Materials provided below:

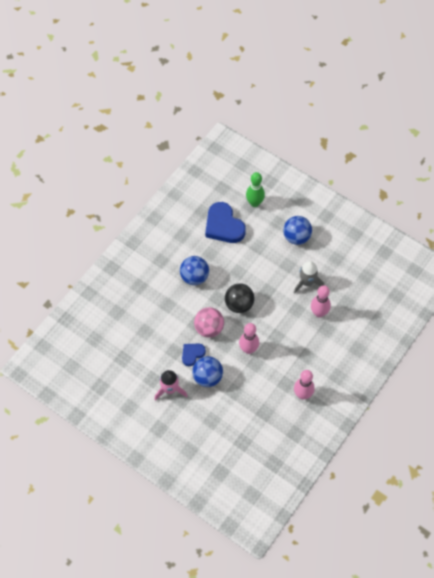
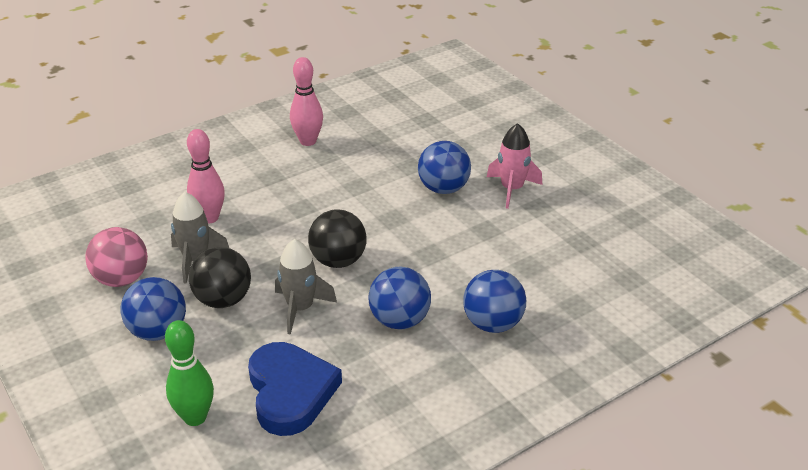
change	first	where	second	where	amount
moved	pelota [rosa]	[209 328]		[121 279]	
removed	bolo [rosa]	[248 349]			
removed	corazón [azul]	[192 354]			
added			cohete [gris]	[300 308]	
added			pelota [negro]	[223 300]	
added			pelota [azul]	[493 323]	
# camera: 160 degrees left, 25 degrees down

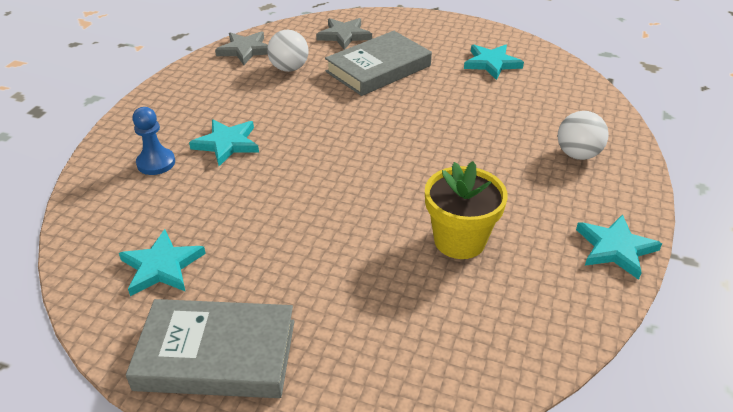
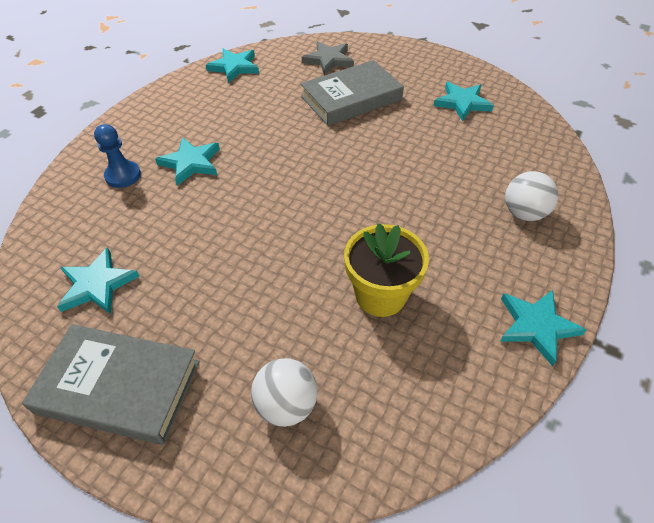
change	first	where	second	where	amount
moved	pelota [blanco]	[289 68]		[286 405]	
recoloured	estrella [gris]	[245 50]	estrella [turquesa]	[234 67]	
# camera: 10 degrees right, 10 degrees up

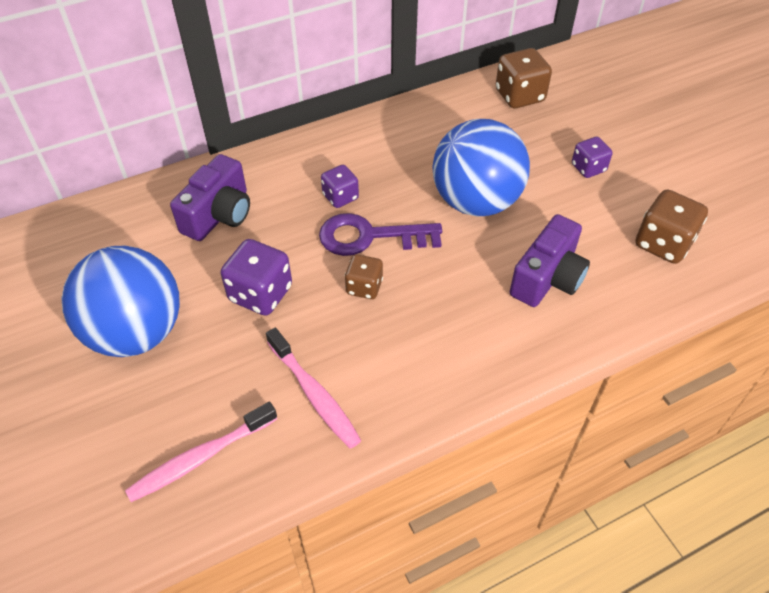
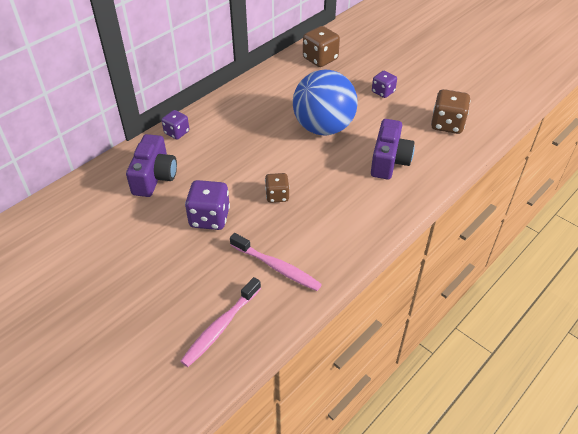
change	first	where	second	where	amount
moved	dado [morado]	[340 197]		[177 132]	
removed	llave [morado]	[370 237]			
removed	pelota [azul]	[136 332]			
# camera: 20 degrees left, 5 degrees down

End of Materials provided.

▸ **Task details**: Set down the records again exactly as they appear, leaving each picture behind.

▸ **Reply to the exercise**:
change	first	where	second	where	amount
moved	pelota [rosa]	[209 328]		[121 279]	
removed	bolo [rosa]	[248 349]			
removed	corazón [azul]	[192 354]			
added			cohete [gris]	[300 308]	
added			pelota [negro]	[223 300]	
added			pelota [azul]	[493 323]	
# camera: 160 degrees left, 25 degrees down

change	first	where	second	where	amount
moved	pelota [blanco]	[289 68]		[286 405]	
recoloured	estrella [gris]	[245 50]	estrella [turquesa]	[234 67]	
# camera: 10 degrees right, 10 degrees up

change	first	where	second	where	amount
moved	dado [morado]	[340 197]		[177 132]	
removed	llave [morado]	[370 237]			
removed	pelota [azul]	[136 332]			
# camera: 20 degrees left, 5 degrees down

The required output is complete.